WHAT YOU HAVE TO DO: Could you restate the entries word for word, without the images?

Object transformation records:
=== Begin Enclosure ===

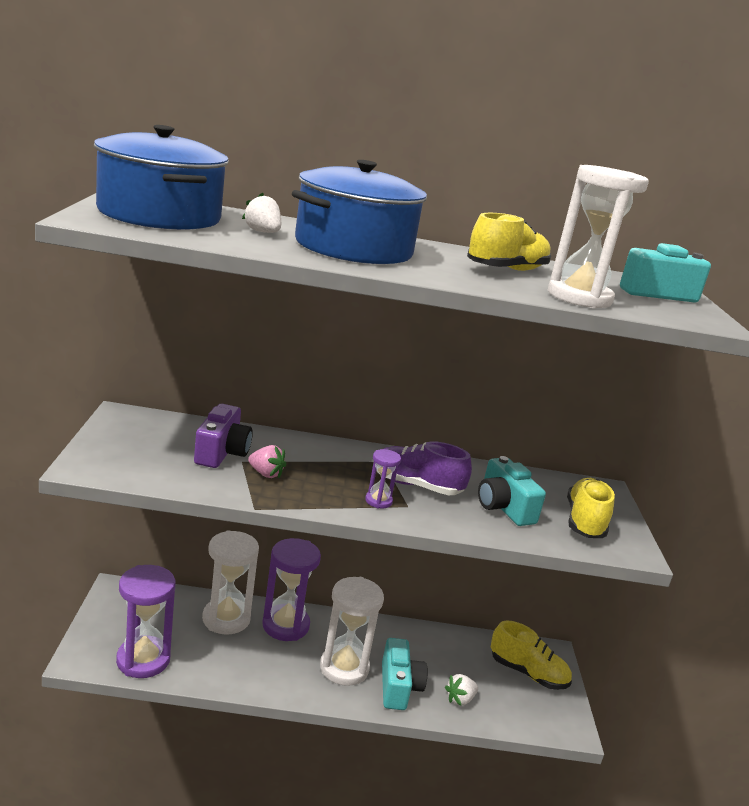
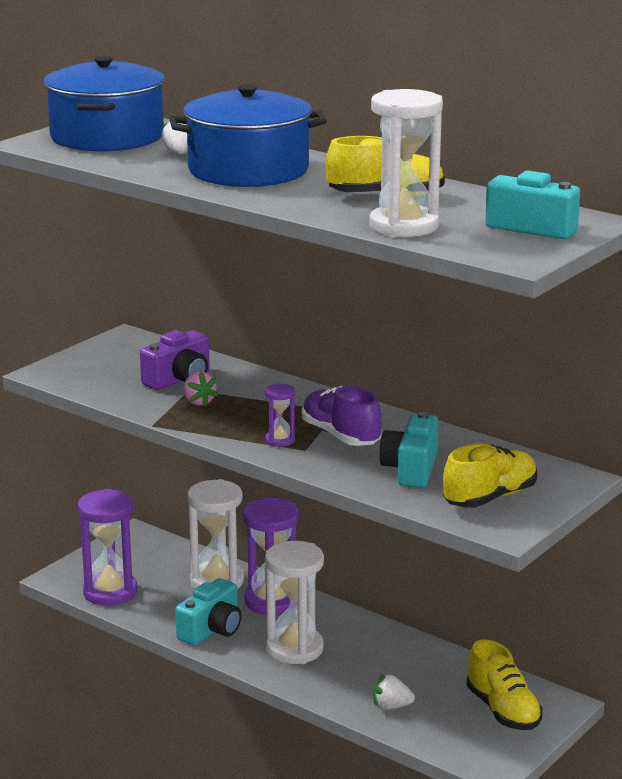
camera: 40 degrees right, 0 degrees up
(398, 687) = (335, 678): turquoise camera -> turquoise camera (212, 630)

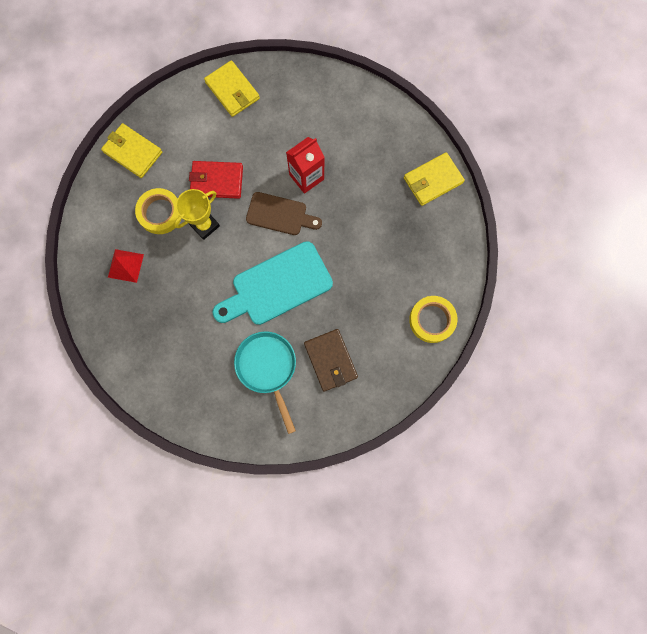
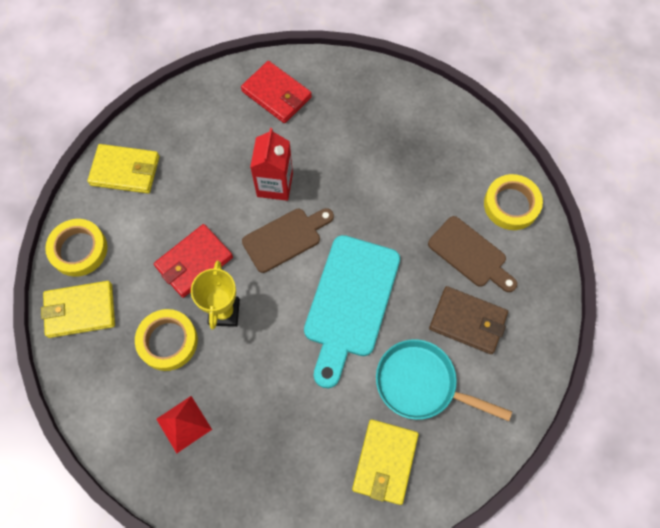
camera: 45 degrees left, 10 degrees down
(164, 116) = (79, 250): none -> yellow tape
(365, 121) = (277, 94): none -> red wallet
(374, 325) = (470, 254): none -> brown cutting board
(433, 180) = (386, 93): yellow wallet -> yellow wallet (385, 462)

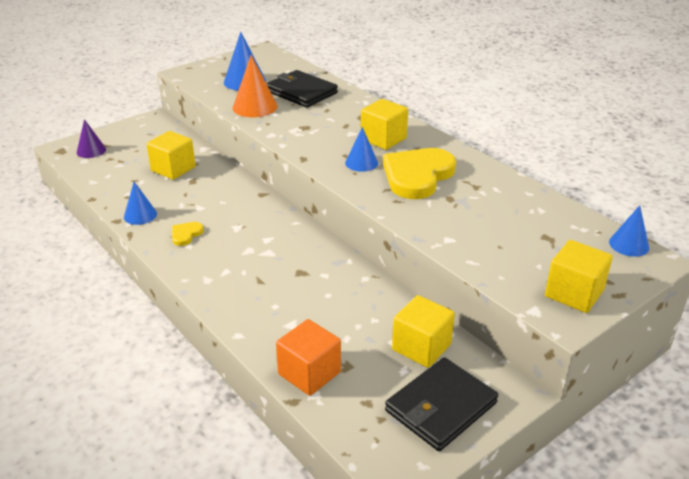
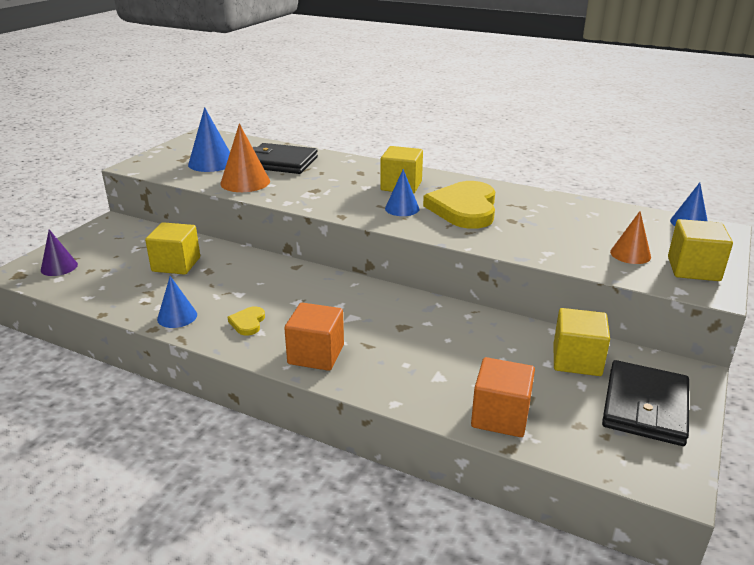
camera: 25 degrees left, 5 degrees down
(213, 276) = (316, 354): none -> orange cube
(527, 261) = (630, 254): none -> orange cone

=== End Enclosure ===

REPLY:
camera: 40 degrees right, 0 degrees up
(398, 687) = (335, 678): turquoise camera -> turquoise camera (212, 630)

camera: 45 degrees left, 10 degrees down
(164, 116) = (79, 250): none -> yellow tape
(365, 121) = (277, 94): none -> red wallet
(374, 325) = (470, 254): none -> brown cutting board
(433, 180) = (386, 93): yellow wallet -> yellow wallet (385, 462)

camera: 25 degrees left, 5 degrees down
(213, 276) = (316, 354): none -> orange cube
(527, 261) = (630, 254): none -> orange cone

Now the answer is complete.